◆ **Collected data**
_ _ _

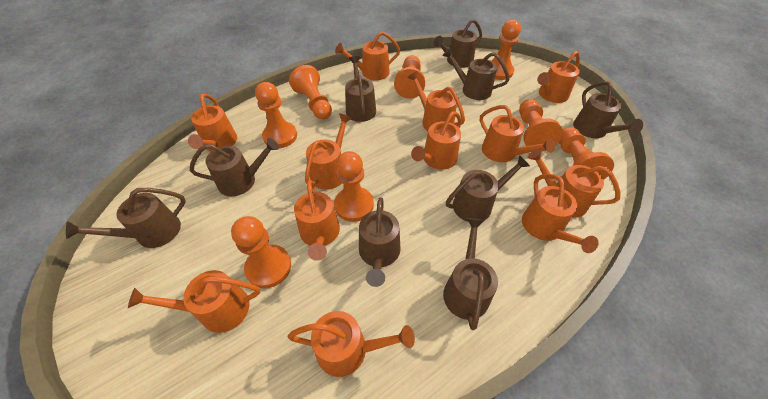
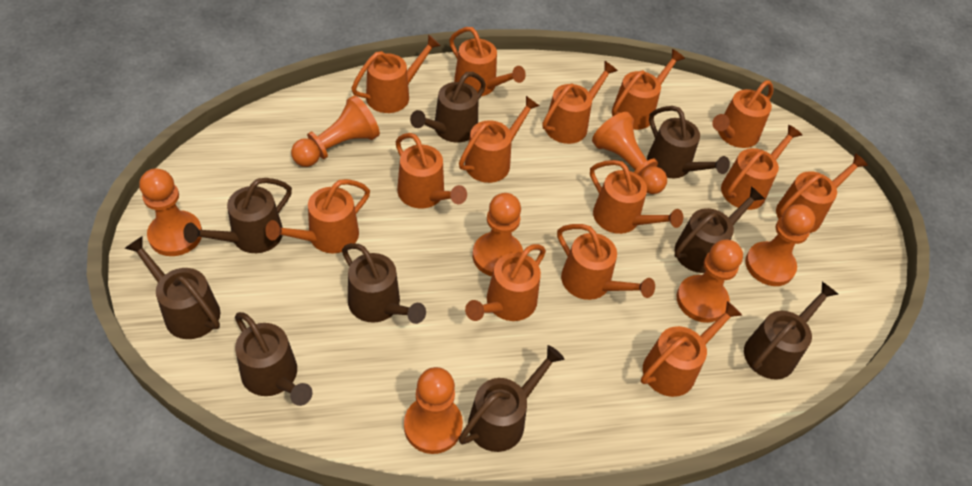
orange pawn: 8 -> 7
orange watering can: 12 -> 14

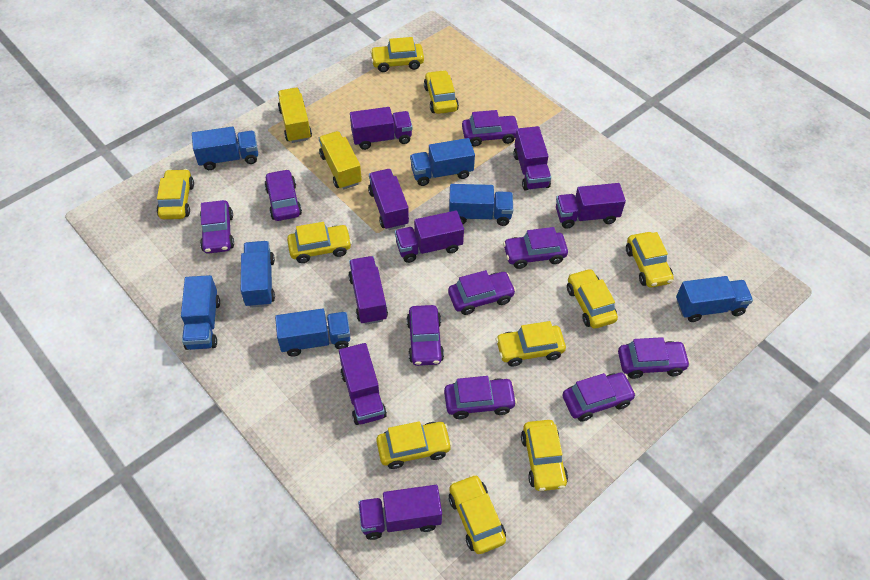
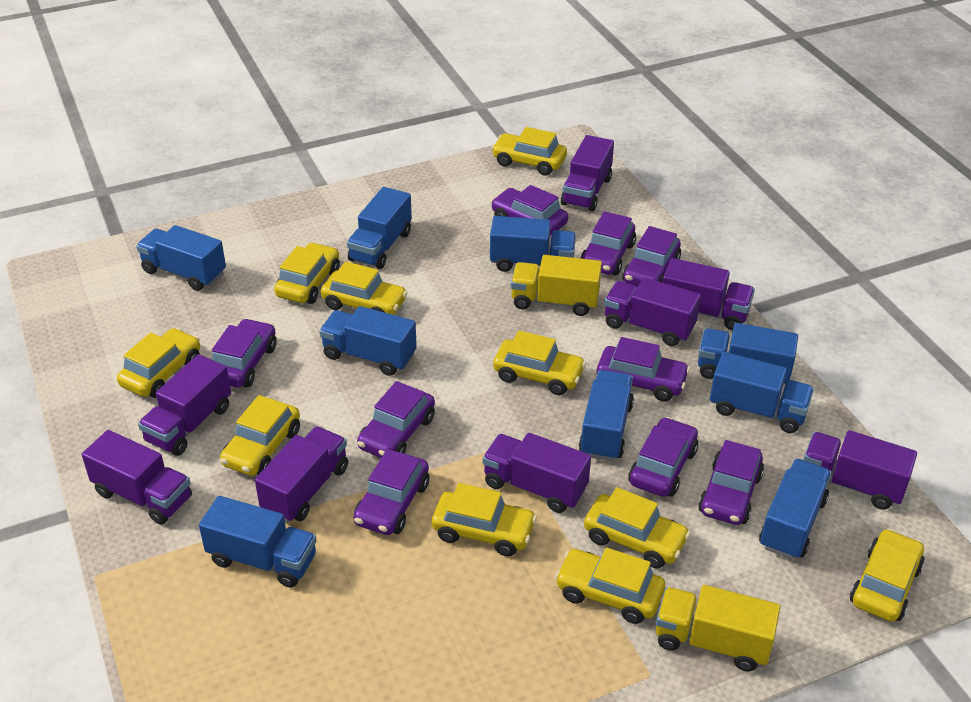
blue truck: 7 -> 9

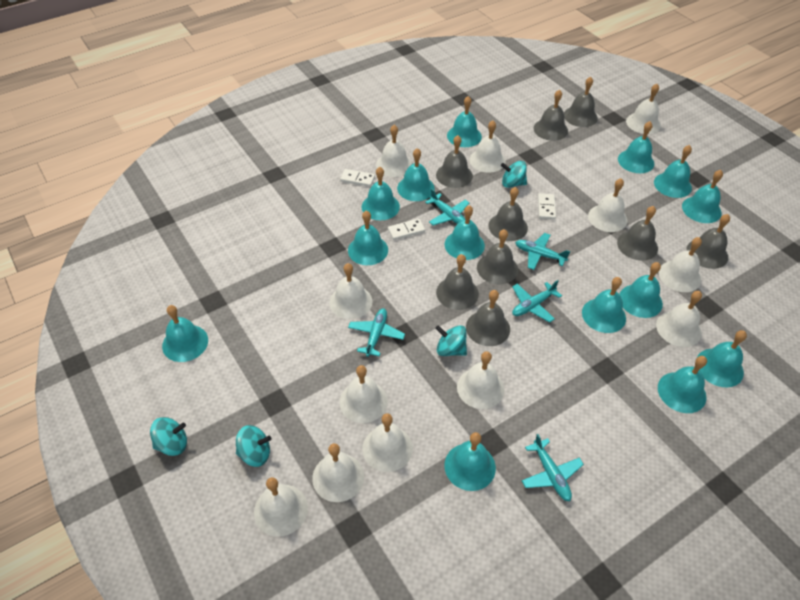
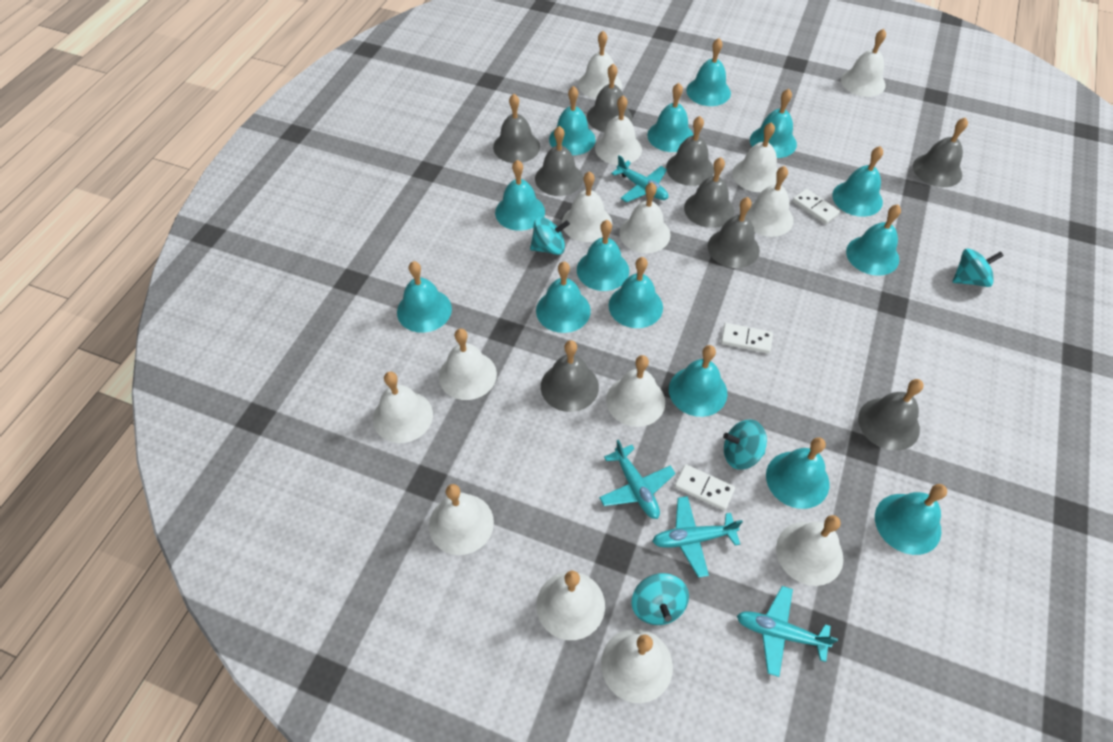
turquoise plane: 5 -> 4
white bell: 12 -> 14

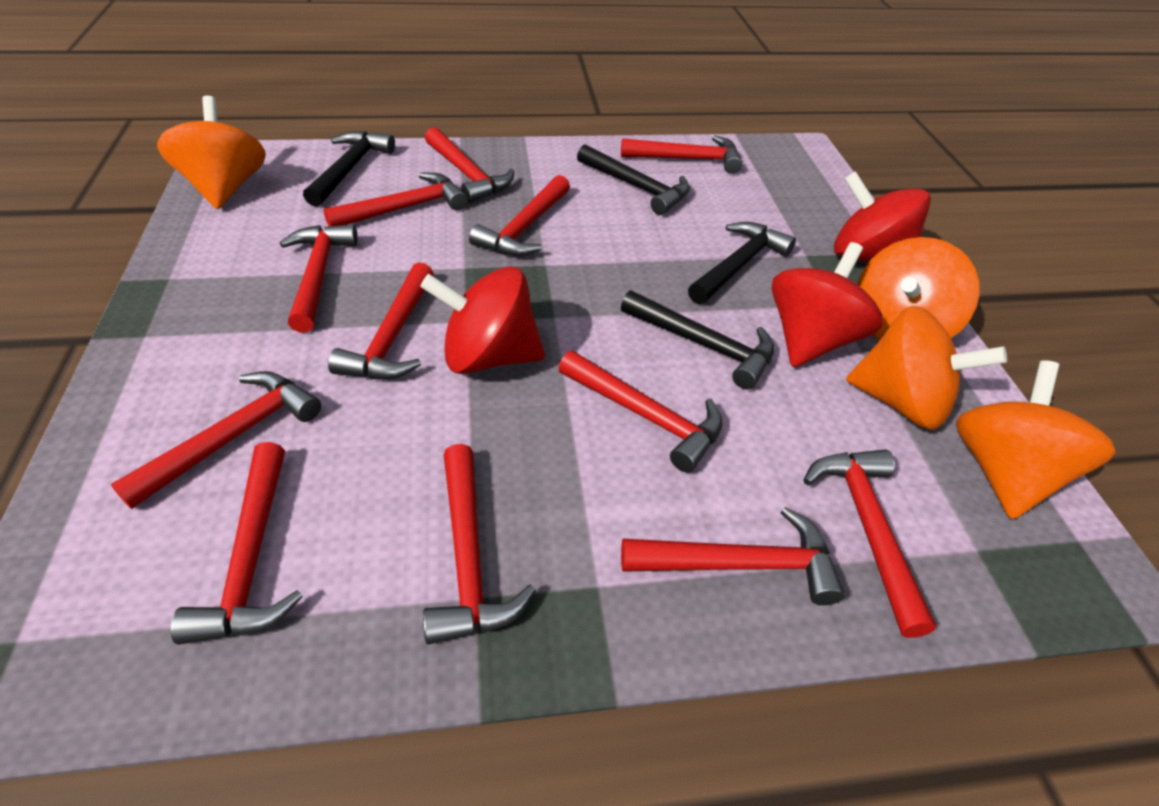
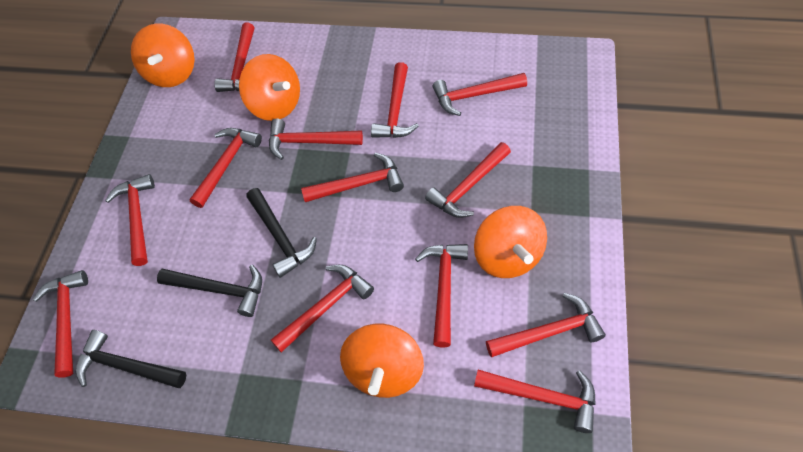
black hammer: 4 -> 3
red hammer: 12 -> 13
red spinning top: 3 -> 0

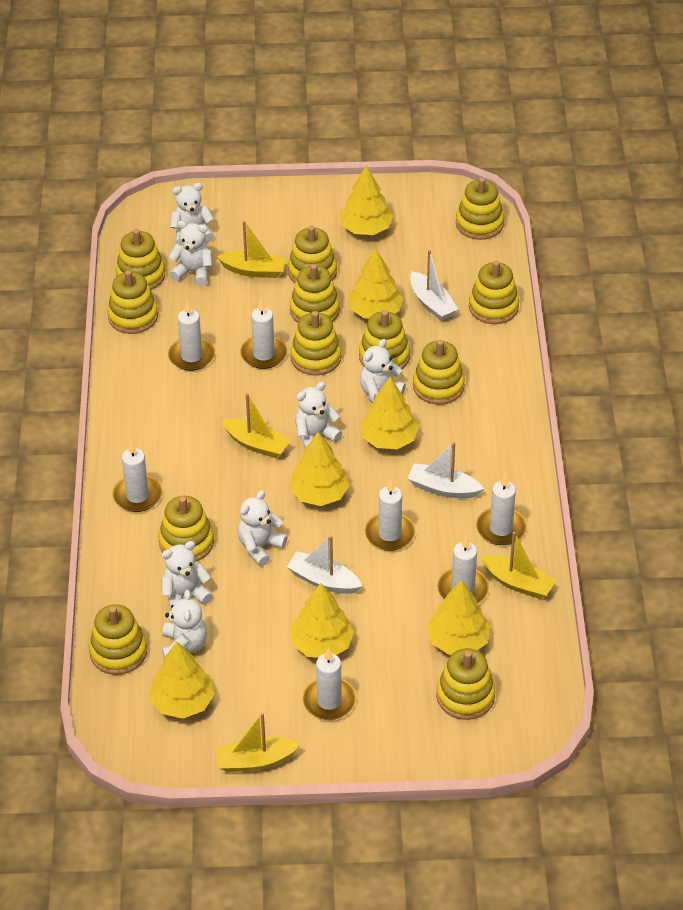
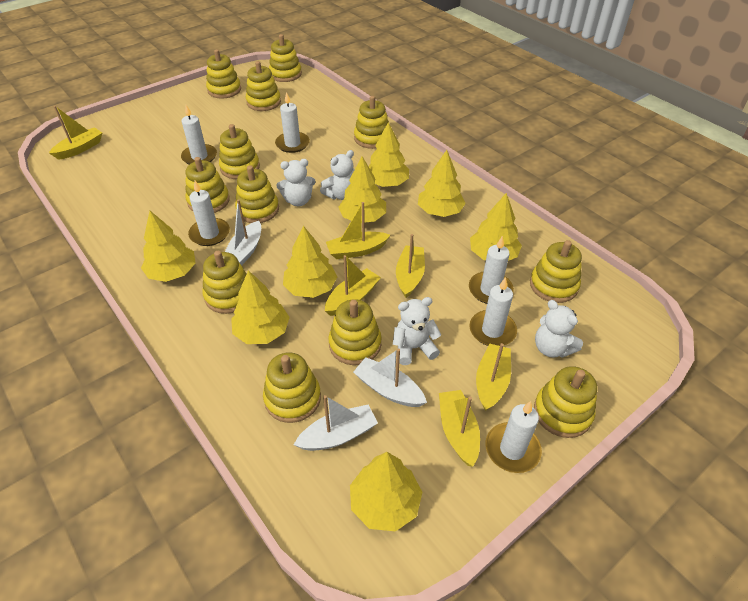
white candle: 7 -> 6
white teddy bear: 7 -> 4
yellow boat: 4 -> 6
yellow tree: 7 -> 8

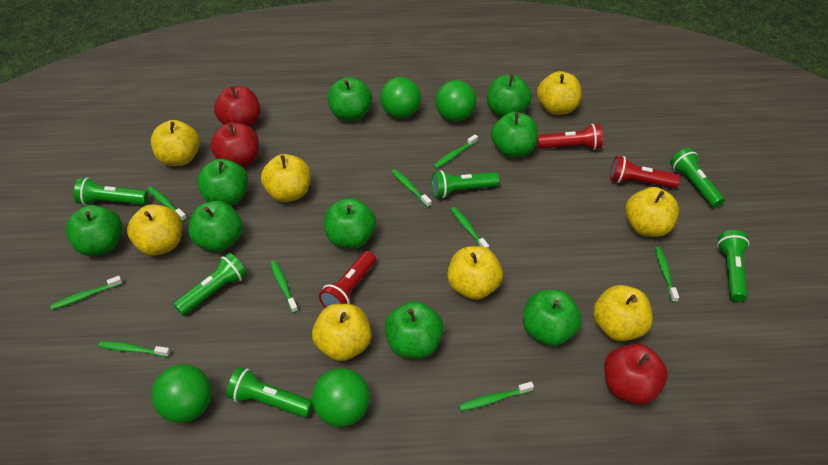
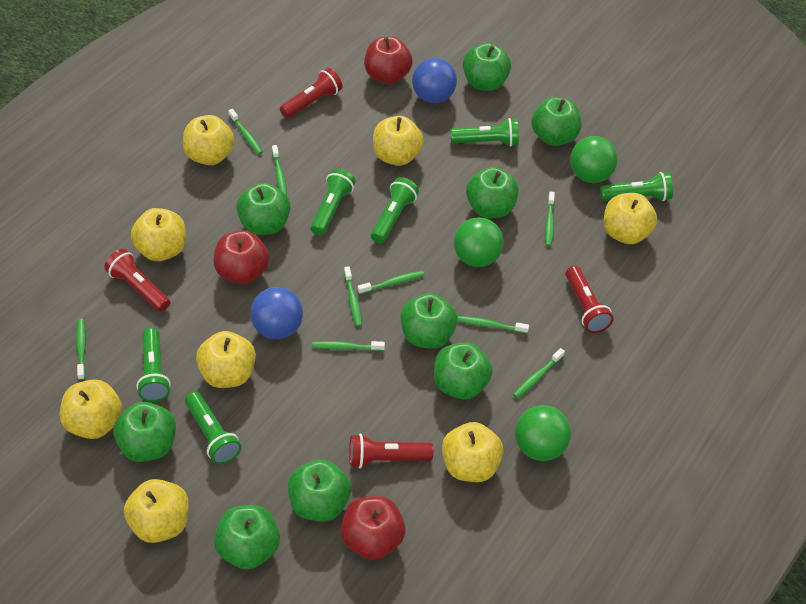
blue ball: 0 -> 2
green ball: 4 -> 3
red flashlight: 3 -> 4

_ _ _

◆ **Instructions to follow**
These entries are to be printed again word for word, except for the pictures.

◆ **Written response**
orange pawn: 8 -> 7
orange watering can: 12 -> 14

blue truck: 7 -> 9

turquoise plane: 5 -> 4
white bell: 12 -> 14

black hammer: 4 -> 3
red hammer: 12 -> 13
red spinning top: 3 -> 0

white candle: 7 -> 6
white teddy bear: 7 -> 4
yellow boat: 4 -> 6
yellow tree: 7 -> 8

blue ball: 0 -> 2
green ball: 4 -> 3
red flashlight: 3 -> 4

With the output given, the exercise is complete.